*Records supplied*
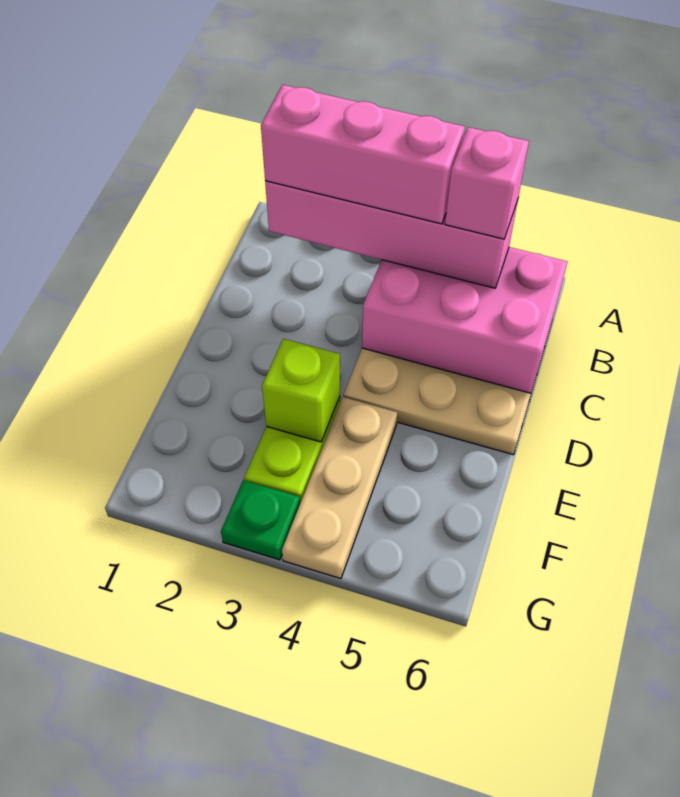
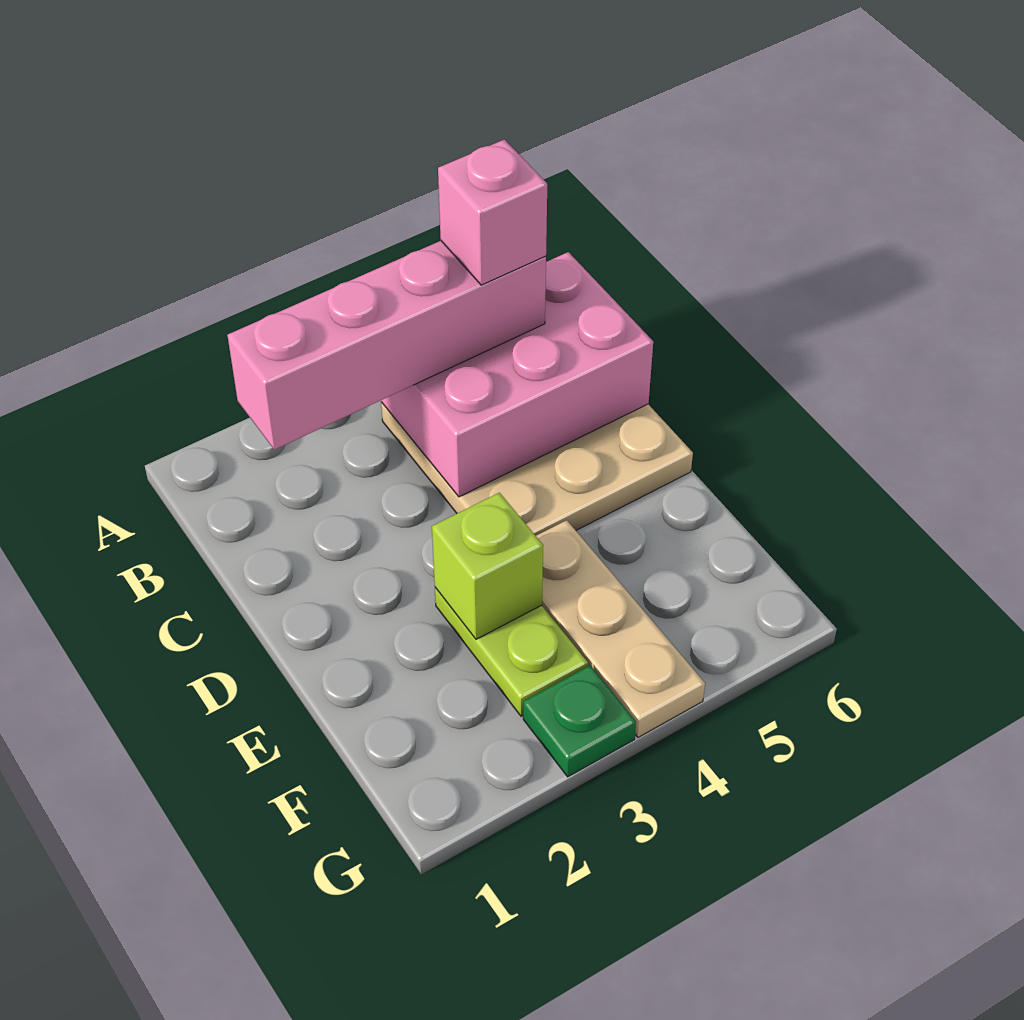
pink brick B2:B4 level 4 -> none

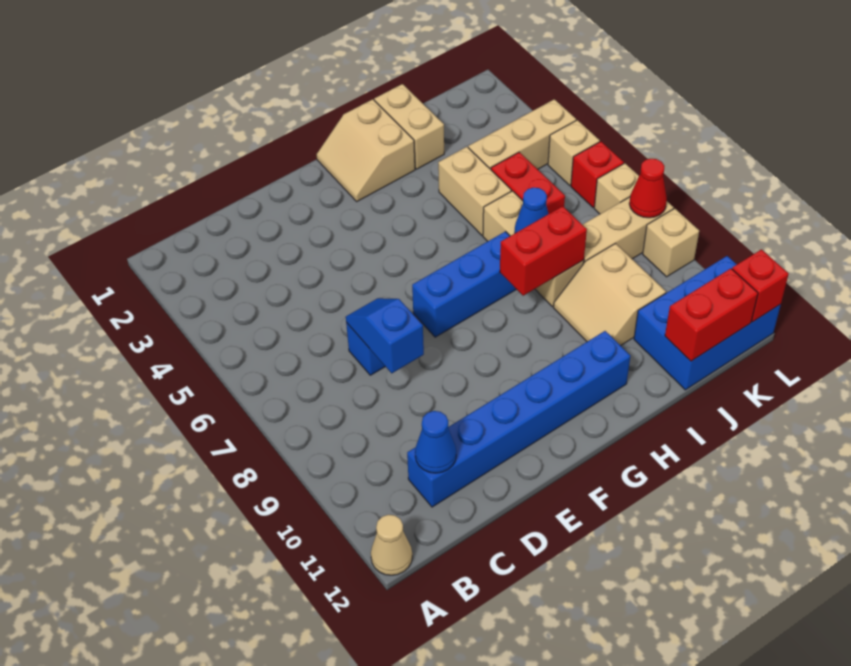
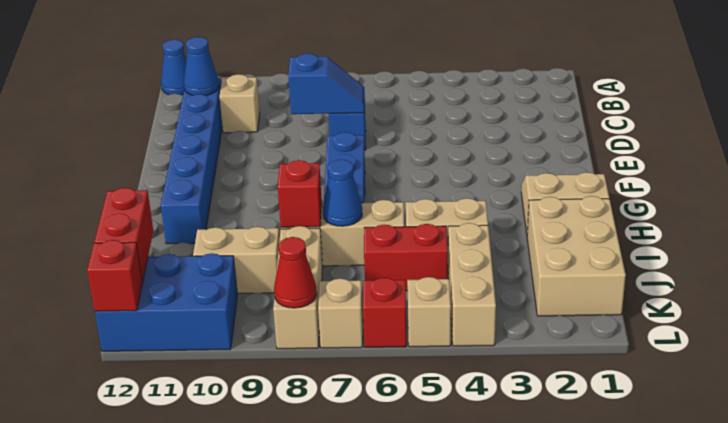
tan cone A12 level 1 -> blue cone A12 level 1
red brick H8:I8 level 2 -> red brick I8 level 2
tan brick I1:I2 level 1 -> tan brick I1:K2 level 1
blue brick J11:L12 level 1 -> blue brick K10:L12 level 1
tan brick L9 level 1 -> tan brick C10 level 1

*Goal of the exercise*
For this listing, copy out every line that includes the word "blue".

*Response area*
tan cone A12 level 1 -> blue cone A12 level 1
blue brick J11:L12 level 1 -> blue brick K10:L12 level 1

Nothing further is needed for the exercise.